• **DIRECTIVE**: Below are entries to be transcribed exactly; exclude the pictures from the copy.

• **DATA FOR THE TASK**:
**********
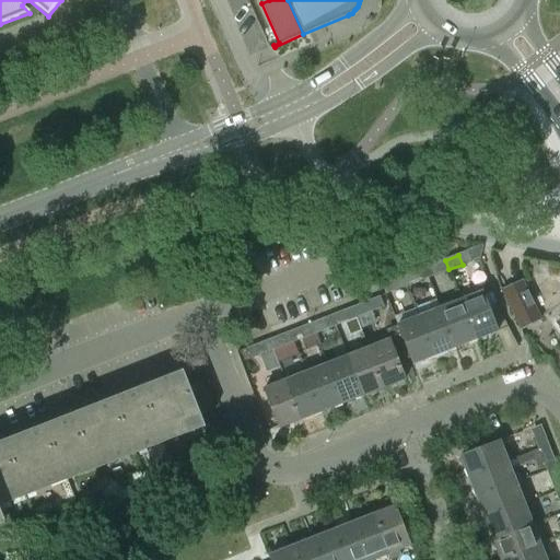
[(448,269),(445,260),(431,266),(434,275),(448,269)]
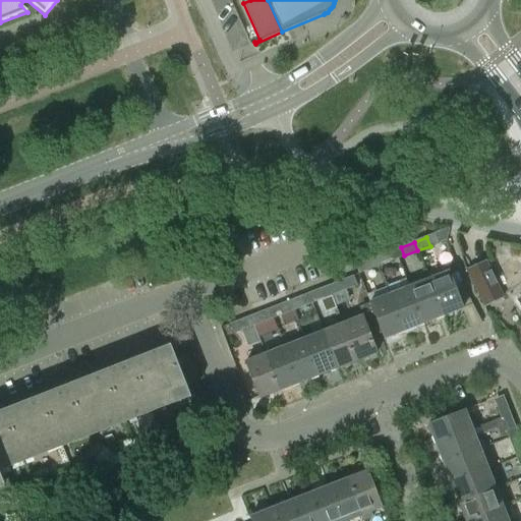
[(379,267),(392,262),(388,251),(375,256),(379,267)]
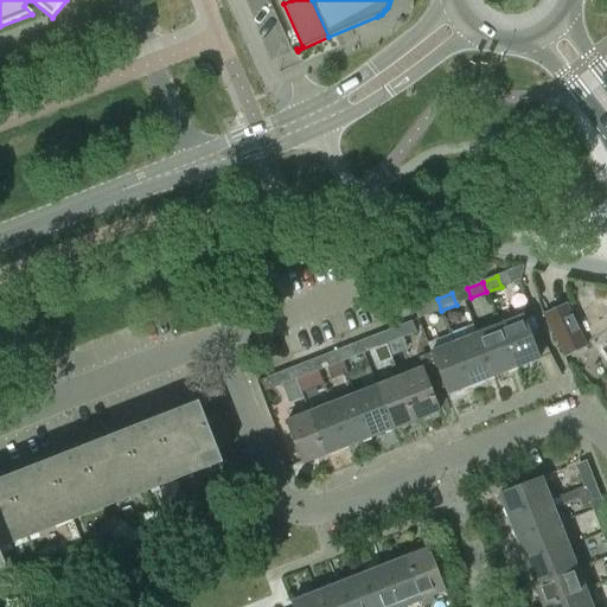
[(438,299),(421,305),(426,317),(441,311),(438,299)]
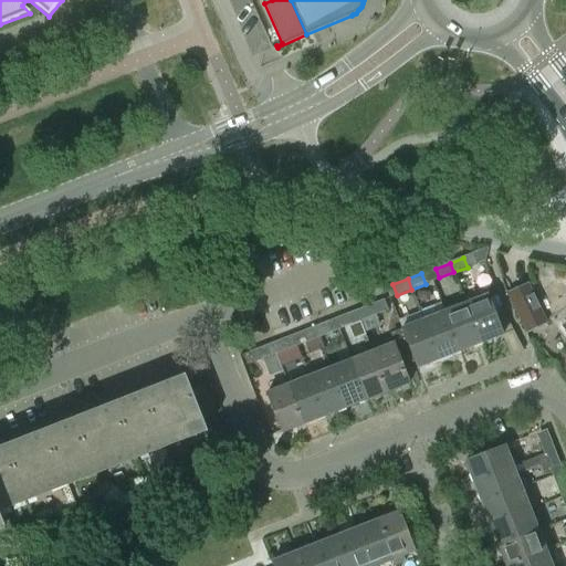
[(527,283),(506,293),(526,335),(547,324),(527,283)]
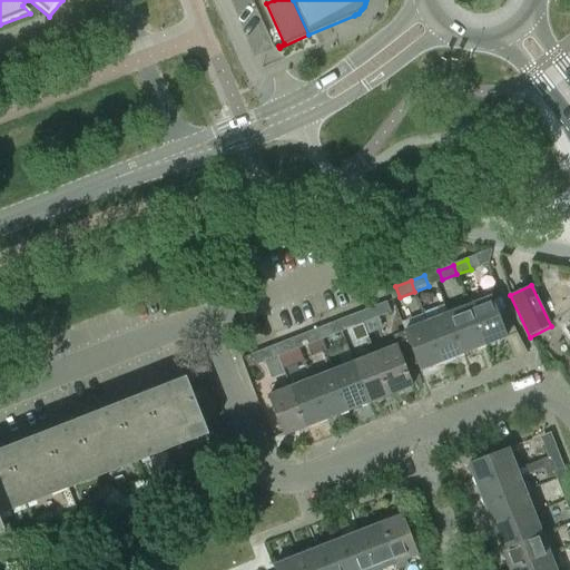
[(491,297),(469,305),(484,346),(507,337),(491,297)]
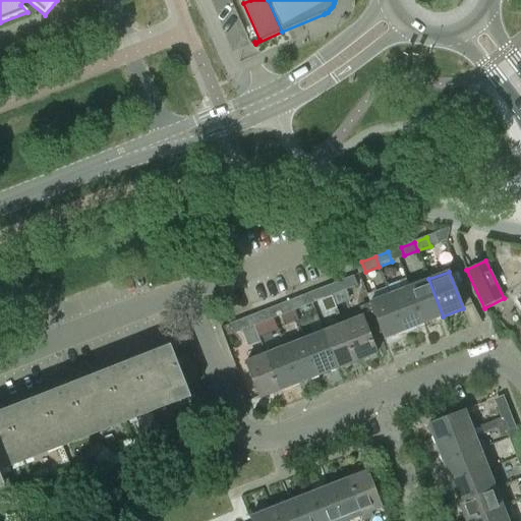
[(332,295),(344,290),(356,286),(353,276),(341,281),(328,286),(332,295)]
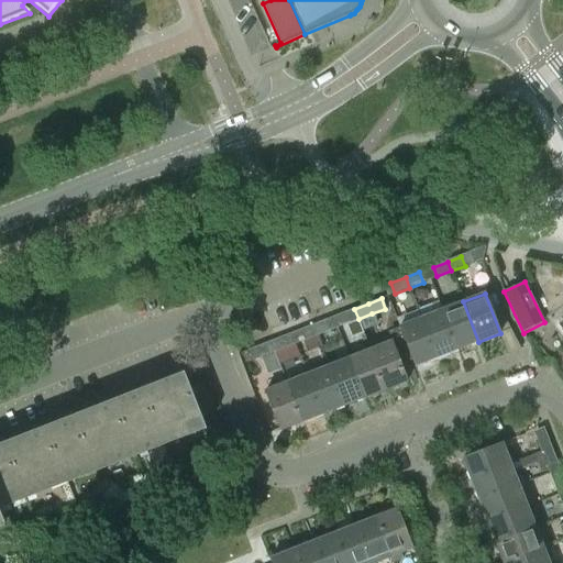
[(463,301),(442,310),(457,350),(478,342),(463,301)]
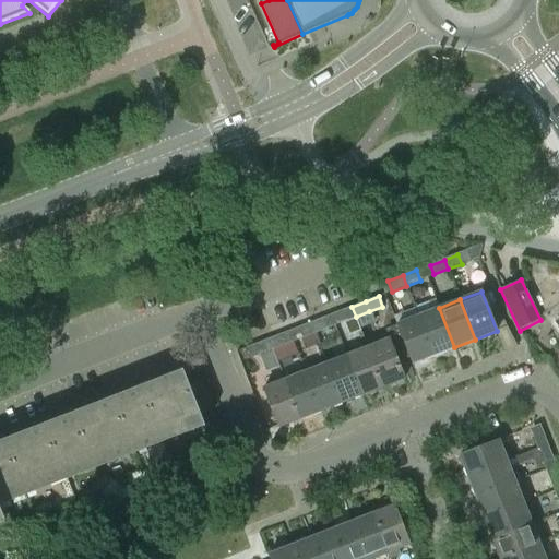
[(356,317),(352,307),(337,312),(341,322),(356,317)]
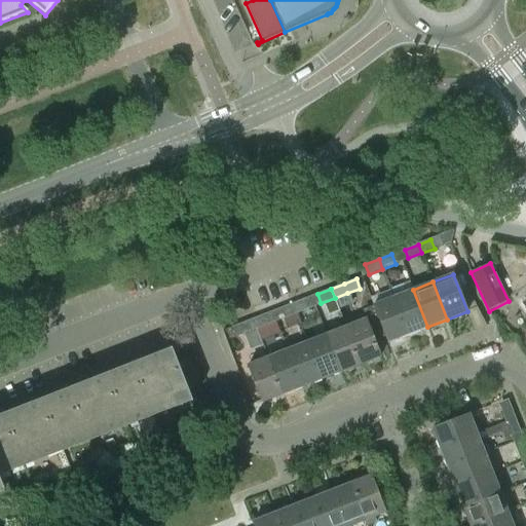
[(413,290),(393,297),(408,335),(427,327),(413,290)]
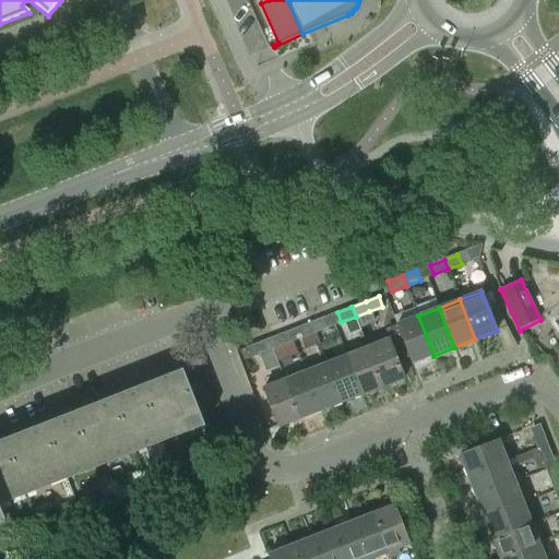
[(412,364),(433,356),(418,316),(396,324),(412,364)]
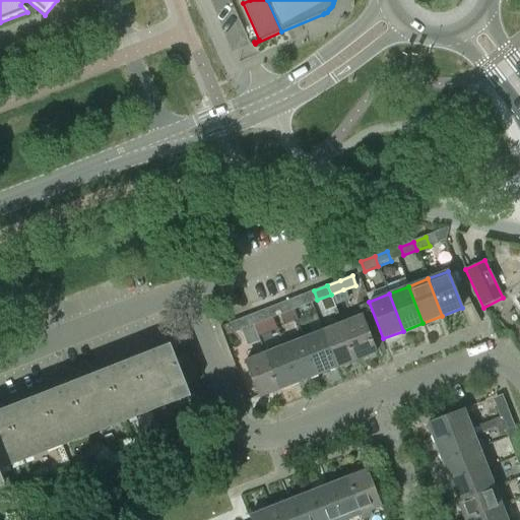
[(288,300),(293,310),(305,305),(302,295),(288,300)]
**********
• **EXERCISE SOLUTION**:
[(448,269),(445,260),(431,266),(434,275),(448,269)]
[(379,267),(392,262),(388,251),(375,256),(379,267)]
[(438,299),(421,305),(426,317),(441,311),(438,299)]
[(527,283),(506,293),(526,335),(547,324),(527,283)]
[(491,297),(469,305),(484,346),(507,337),(491,297)]
[(332,295),(344,290),(356,286),(353,276),(341,281),(328,286),(332,295)]
[(463,301),(442,310),(457,350),(478,342),(463,301)]
[(356,317),(352,307),(337,312),(341,322),(356,317)]
[(413,290),(393,297),(408,335),(427,327),(413,290)]
[(412,364),(433,356),(418,316),(396,324),(412,364)]
[(288,300),(293,310),(305,305),(302,295),(288,300)]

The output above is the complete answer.